[[ Data for the task, beginning ]]

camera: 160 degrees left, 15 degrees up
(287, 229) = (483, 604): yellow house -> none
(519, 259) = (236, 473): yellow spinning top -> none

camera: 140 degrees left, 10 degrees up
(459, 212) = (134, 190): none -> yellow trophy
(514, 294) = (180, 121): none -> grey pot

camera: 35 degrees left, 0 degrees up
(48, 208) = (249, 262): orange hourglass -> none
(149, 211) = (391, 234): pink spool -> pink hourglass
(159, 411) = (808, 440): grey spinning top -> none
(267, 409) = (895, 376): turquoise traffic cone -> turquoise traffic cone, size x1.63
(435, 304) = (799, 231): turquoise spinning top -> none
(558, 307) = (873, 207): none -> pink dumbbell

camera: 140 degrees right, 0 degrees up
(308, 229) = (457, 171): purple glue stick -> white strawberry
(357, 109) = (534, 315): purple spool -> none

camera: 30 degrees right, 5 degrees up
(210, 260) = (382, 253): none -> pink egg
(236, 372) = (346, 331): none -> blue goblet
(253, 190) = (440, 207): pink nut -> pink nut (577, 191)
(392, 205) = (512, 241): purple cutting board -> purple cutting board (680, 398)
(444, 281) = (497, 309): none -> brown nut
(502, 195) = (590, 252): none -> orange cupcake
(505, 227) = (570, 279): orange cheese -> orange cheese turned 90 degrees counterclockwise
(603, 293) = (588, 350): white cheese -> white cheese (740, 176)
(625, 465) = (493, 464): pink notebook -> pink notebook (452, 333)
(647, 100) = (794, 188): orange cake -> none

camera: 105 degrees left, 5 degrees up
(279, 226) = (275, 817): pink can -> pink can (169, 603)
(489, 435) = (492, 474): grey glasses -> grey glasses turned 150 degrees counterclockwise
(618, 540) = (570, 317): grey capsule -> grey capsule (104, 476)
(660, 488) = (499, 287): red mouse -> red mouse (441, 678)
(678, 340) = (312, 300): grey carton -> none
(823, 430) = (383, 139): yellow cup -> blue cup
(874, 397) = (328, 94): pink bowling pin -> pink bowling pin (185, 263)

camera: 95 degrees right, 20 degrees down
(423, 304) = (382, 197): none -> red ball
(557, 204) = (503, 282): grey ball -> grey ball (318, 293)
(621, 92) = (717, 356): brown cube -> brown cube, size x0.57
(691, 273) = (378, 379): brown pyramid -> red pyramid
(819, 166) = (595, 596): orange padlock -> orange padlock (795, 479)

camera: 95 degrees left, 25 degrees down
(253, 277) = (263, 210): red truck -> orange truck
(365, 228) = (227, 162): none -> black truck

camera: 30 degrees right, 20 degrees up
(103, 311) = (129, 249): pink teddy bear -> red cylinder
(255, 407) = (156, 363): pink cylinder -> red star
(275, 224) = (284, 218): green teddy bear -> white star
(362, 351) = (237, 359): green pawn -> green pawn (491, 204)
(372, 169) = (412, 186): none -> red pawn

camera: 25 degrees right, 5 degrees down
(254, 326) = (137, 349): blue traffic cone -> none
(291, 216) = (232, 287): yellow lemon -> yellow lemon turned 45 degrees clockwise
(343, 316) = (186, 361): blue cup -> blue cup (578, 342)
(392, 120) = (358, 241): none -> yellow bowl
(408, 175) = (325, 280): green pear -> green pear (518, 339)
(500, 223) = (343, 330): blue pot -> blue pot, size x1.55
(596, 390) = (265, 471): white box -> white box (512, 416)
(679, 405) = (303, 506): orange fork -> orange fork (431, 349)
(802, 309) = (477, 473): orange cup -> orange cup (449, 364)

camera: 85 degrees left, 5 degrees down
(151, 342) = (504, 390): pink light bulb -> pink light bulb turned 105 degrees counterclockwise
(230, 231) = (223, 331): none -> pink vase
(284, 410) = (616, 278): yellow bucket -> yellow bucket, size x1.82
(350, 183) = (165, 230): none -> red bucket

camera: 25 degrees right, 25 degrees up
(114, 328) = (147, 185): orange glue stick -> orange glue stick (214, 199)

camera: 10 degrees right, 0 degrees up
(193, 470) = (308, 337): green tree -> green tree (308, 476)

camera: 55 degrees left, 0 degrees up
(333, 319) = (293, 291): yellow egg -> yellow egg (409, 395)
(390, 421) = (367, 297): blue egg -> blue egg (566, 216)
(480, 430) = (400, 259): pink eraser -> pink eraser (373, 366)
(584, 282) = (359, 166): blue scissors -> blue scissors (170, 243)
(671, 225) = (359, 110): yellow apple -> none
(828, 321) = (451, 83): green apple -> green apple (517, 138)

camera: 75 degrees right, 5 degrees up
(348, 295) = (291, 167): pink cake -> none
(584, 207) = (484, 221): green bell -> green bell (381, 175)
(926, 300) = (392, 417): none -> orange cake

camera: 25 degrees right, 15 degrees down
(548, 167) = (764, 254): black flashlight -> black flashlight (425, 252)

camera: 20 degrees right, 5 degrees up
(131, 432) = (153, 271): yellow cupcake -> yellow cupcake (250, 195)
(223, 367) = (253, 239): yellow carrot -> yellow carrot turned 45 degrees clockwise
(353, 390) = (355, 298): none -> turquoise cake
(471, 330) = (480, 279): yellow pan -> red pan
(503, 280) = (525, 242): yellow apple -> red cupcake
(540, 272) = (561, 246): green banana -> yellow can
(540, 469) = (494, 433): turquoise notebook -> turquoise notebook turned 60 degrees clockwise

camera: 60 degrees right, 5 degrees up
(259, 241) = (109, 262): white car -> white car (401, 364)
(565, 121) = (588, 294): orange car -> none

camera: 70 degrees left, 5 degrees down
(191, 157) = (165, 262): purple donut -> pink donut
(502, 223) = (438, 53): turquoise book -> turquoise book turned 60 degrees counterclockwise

[[ Data for the task, end ]]

* **Work instructions**
Every line above from the line with "(348, 295) = (291, 167): pink cake -> none" to the line with "(191, 157) = (165, 262): purple", both included, must be reproduced exactly, and no other line may appear.

* **Solution**
(348, 295) = (291, 167): pink cake -> none
(584, 207) = (484, 221): green bell -> green bell (381, 175)
(926, 300) = (392, 417): none -> orange cake

camera: 25 degrees right, 15 degrees down
(548, 167) = (764, 254): black flashlight -> black flashlight (425, 252)

camera: 20 degrees right, 5 degrees up
(131, 432) = (153, 271): yellow cupcake -> yellow cupcake (250, 195)
(223, 367) = (253, 239): yellow carrot -> yellow carrot turned 45 degrees clockwise
(353, 390) = (355, 298): none -> turquoise cake
(471, 330) = (480, 279): yellow pan -> red pan
(503, 280) = (525, 242): yellow apple -> red cupcake
(540, 272) = (561, 246): green banana -> yellow can
(540, 469) = (494, 433): turquoise notebook -> turquoise notebook turned 60 degrees clockwise

camera: 60 degrees right, 5 degrees up
(259, 241) = (109, 262): white car -> white car (401, 364)
(565, 121) = (588, 294): orange car -> none

camera: 70 degrees left, 5 degrees down
(191, 157) = (165, 262): purple donut -> pink donut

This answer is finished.